*** Opening RECORDS FOR THIS EXERCISE ***
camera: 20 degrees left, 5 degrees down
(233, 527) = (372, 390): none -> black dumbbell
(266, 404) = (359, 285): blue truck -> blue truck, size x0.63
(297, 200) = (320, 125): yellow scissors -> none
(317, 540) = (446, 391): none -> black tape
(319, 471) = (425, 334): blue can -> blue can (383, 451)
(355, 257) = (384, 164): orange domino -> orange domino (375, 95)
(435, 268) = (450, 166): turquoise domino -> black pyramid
*** Closing RECORDS FOR THIS EXERCISE ***
*** Opening RECORDS FOR THIS EXERCISE ***
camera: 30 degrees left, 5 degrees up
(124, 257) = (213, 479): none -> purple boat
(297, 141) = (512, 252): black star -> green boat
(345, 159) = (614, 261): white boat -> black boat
*** Closing RECORDS FOR THIS EXERCISE ***
*** Opening RECORDS FOR THIS EXERCISE ***
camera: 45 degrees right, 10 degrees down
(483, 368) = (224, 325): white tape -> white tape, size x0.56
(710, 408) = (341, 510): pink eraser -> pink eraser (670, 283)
*** Closing RECORDS FOR THIS EXERCISE ***
**TASK ITEM**
Only the lines above starting with the one with "(266, 404) = (359, 285): blue" and going through the one with "(435, 268) = (450, 166): turquoise" are to be copied, word for word and with both ends kept.

**TASK RESPONSE**
(266, 404) = (359, 285): blue truck -> blue truck, size x0.63
(297, 200) = (320, 125): yellow scissors -> none
(317, 540) = (446, 391): none -> black tape
(319, 471) = (425, 334): blue can -> blue can (383, 451)
(355, 257) = (384, 164): orange domino -> orange domino (375, 95)
(435, 268) = (450, 166): turquoise domino -> black pyramid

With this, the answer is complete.